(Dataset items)
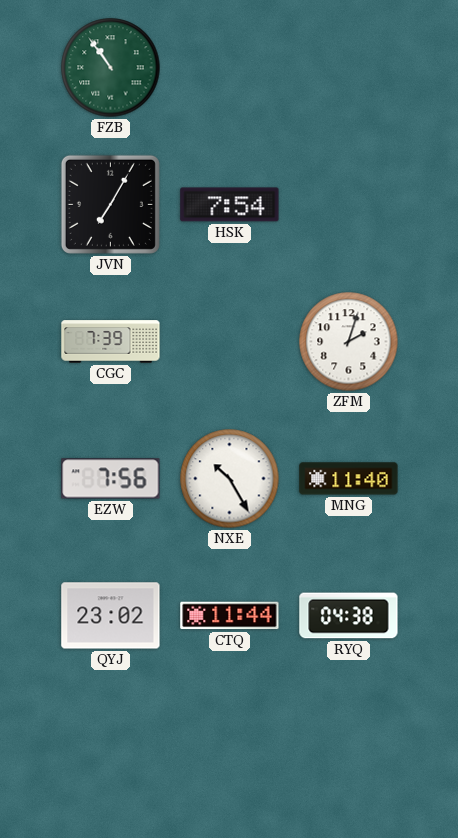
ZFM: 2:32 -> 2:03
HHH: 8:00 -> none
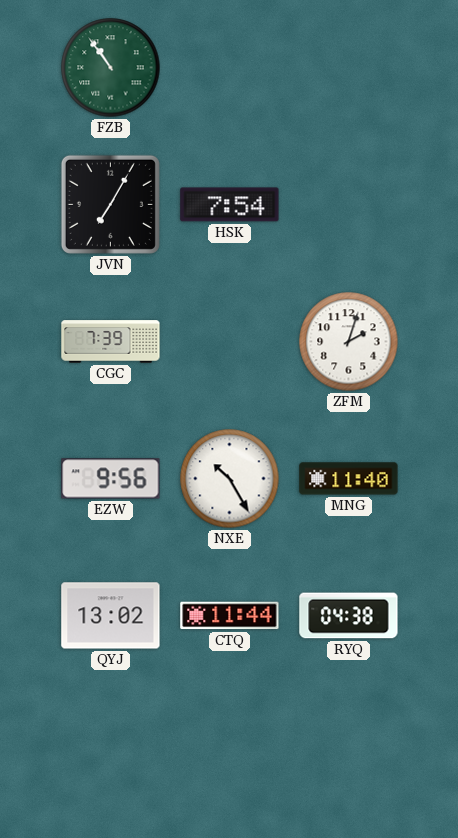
EZW: 7:56 -> 9:56
QYJ: 23:02 -> 13:02
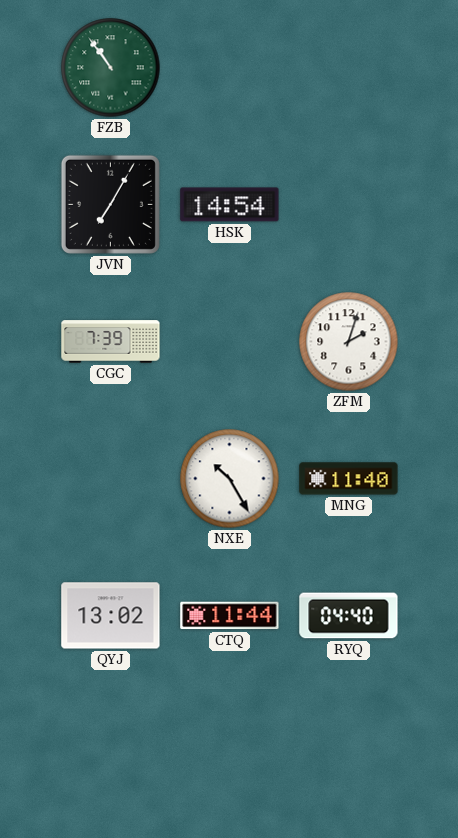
HSK: 7:54 -> 14:54
EZW: 9:56 -> none
RYQ: 04:38 -> 04:40
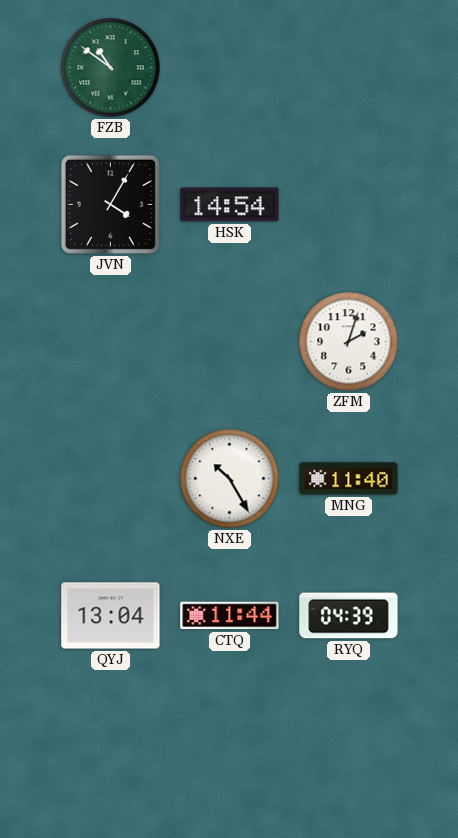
FZB: 10:54 -> 10:51
JVN: 7:05 -> 4:05
CGC: 7:39 -> none
QYJ: 13:02 -> 13:04
RYQ: 04:40 -> 04:39
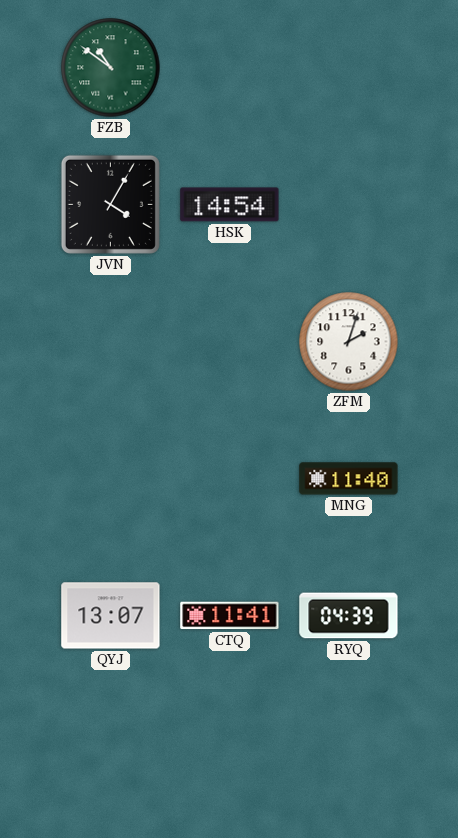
NXE: 10:25 -> none
QYJ: 13:04 -> 13:07
CTQ: 11:44 -> 11:41
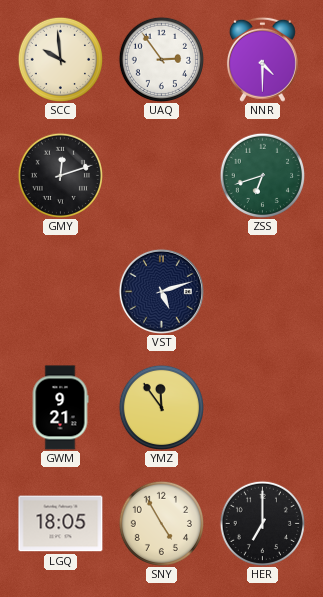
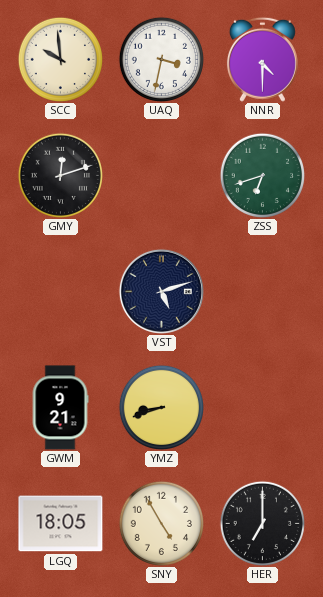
UAQ: 2:54 -> 3:32
YMZ: 11:54 -> 8:42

### REQUIREMENT
Rewrite the records with every "none" changed to "blank" and everything else left the same. Omit the picture lines from your answer.

### THE ANSWER
ZFM: 2:32 -> 2:03
HHH: 8:00 -> blank
EZW: 7:56 -> 9:56
QYJ: 23:02 -> 13:02
HSK: 7:54 -> 14:54
EZW: 9:56 -> blank
RYQ: 04:38 -> 04:40
FZB: 10:54 -> 10:51
JVN: 7:05 -> 4:05
CGC: 7:39 -> blank
QYJ: 13:02 -> 13:04
RYQ: 04:40 -> 04:39
NXE: 10:25 -> blank
QYJ: 13:04 -> 13:07
CTQ: 11:44 -> 11:41
UAQ: 2:54 -> 3:32
YMZ: 11:54 -> 8:42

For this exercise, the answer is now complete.